[DATA SHOWN]
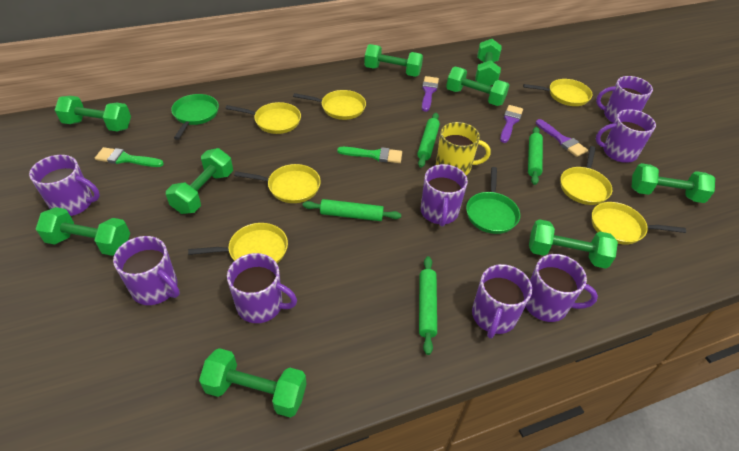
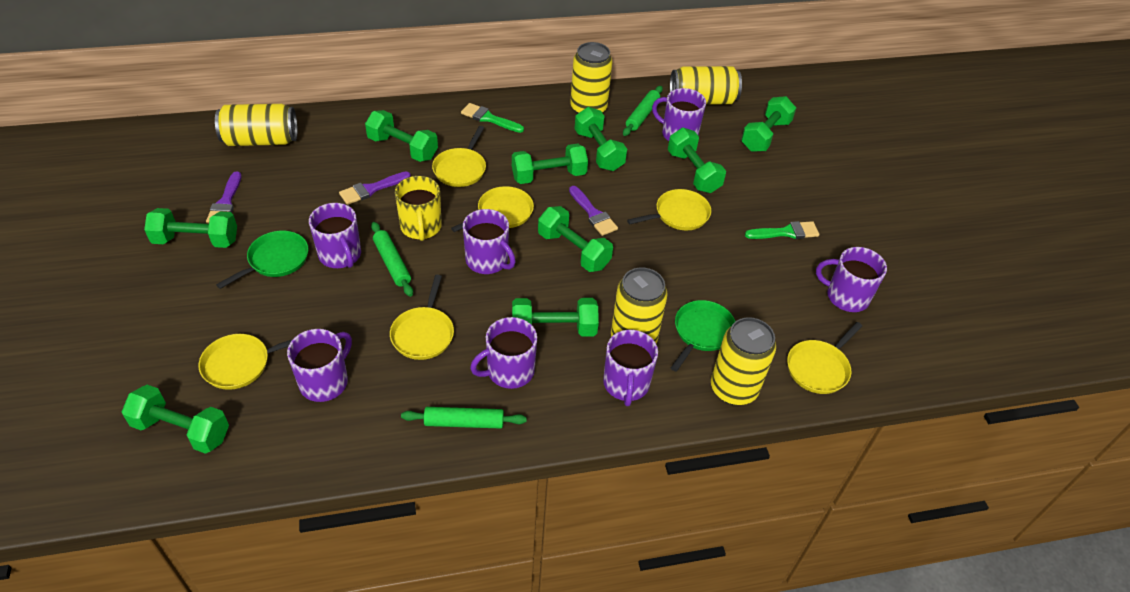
green rolling pin: 4 -> 3
purple mug: 8 -> 7
yellow can: 0 -> 5
yellow pan: 7 -> 6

[WHAT THE TASK REQUIRES] Restate all of the material above word for word. Pictures do not belong in it.

[YOUR SOLUTION]
green rolling pin: 4 -> 3
purple mug: 8 -> 7
yellow can: 0 -> 5
yellow pan: 7 -> 6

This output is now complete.